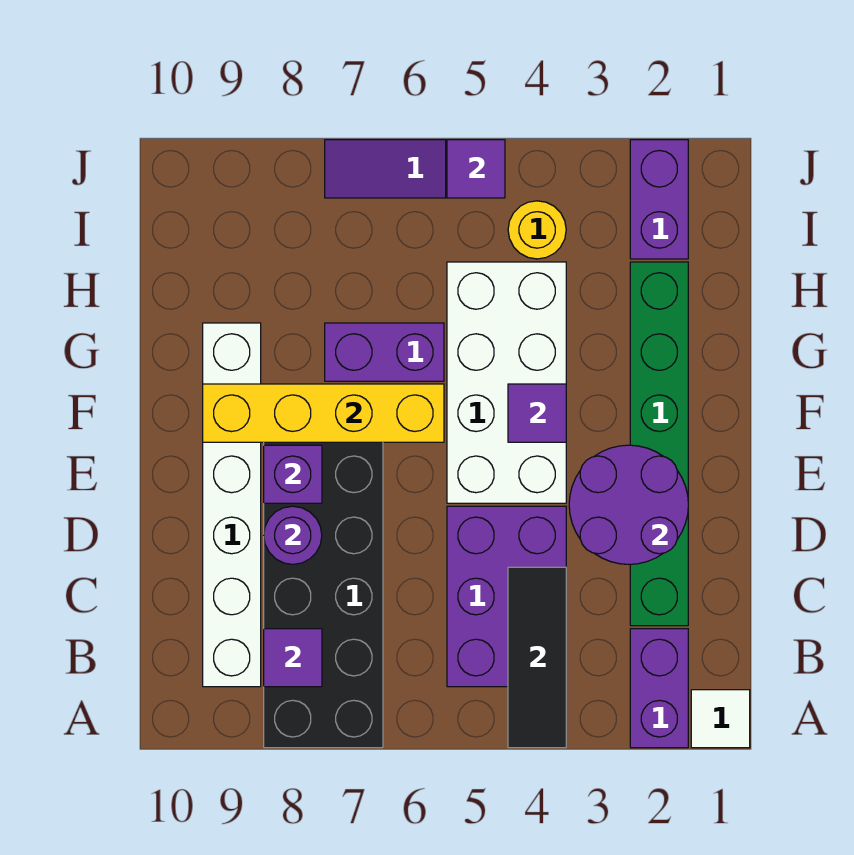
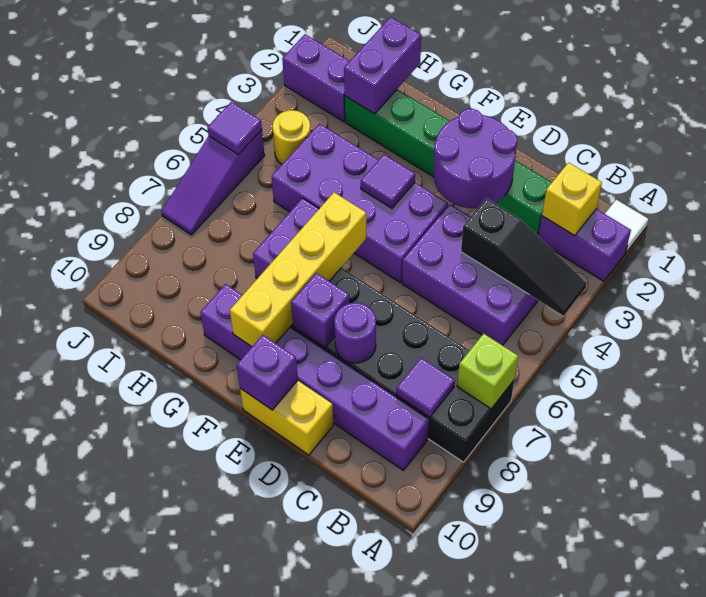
black tile A4:C4 level 2 -> black slope A4:C4 level 2 top C
none -> lime brick A7 level 2
none -> yellow brick B2 level 2
white brick B9:G9 level 1 -> purple brick B9:G9 level 1
none -> yellow brick D10:E10 level 1
white brick E4:H5 level 1 -> purple brick E4:H5 level 1
none -> purple brick E10 level 2
none -> purple brick H1:H2 level 2

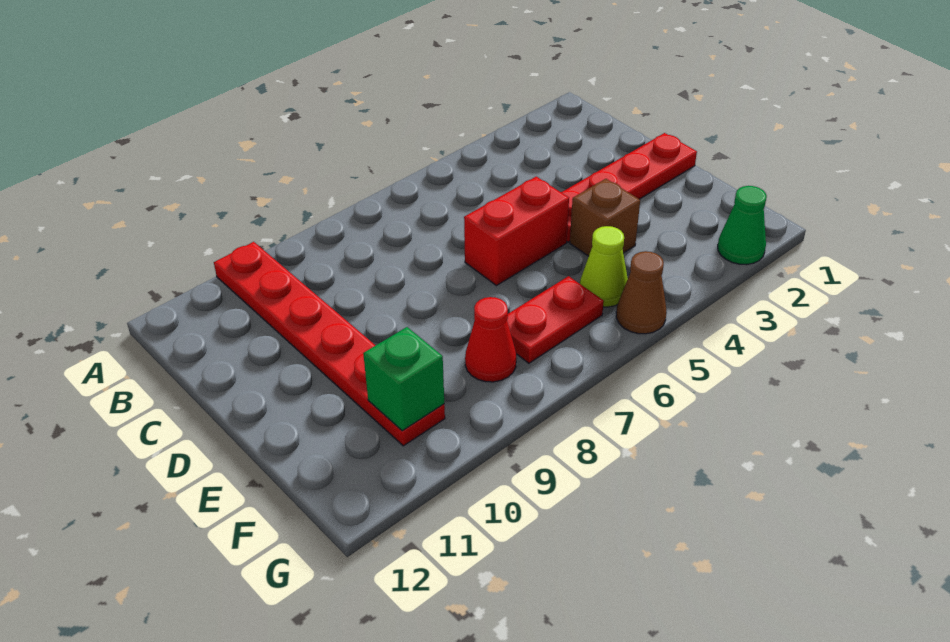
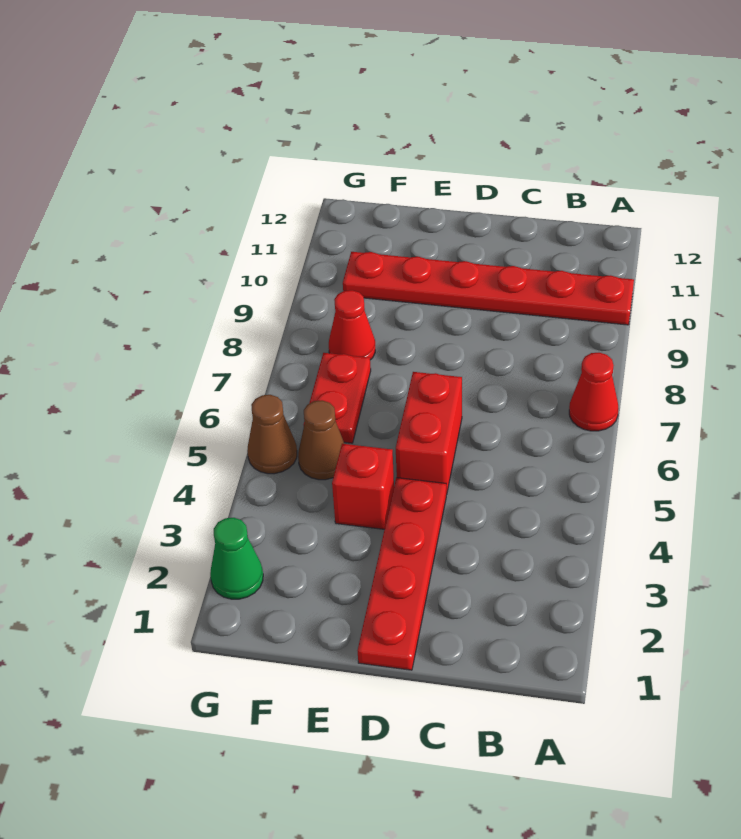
none -> red cone A7 level 1
brown brick E4 level 1 -> red brick E4 level 1
lime cone F5 level 1 -> brown cone F5 level 1
green brick F10 level 2 -> none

Exercise requirements:
Everything in the entries above should be transcribed exactly, apart from the pictures.

Problem solution:
black tile A4:C4 level 2 -> black slope A4:C4 level 2 top C
none -> lime brick A7 level 2
none -> yellow brick B2 level 2
white brick B9:G9 level 1 -> purple brick B9:G9 level 1
none -> yellow brick D10:E10 level 1
white brick E4:H5 level 1 -> purple brick E4:H5 level 1
none -> purple brick E10 level 2
none -> purple brick H1:H2 level 2

none -> red cone A7 level 1
brown brick E4 level 1 -> red brick E4 level 1
lime cone F5 level 1 -> brown cone F5 level 1
green brick F10 level 2 -> none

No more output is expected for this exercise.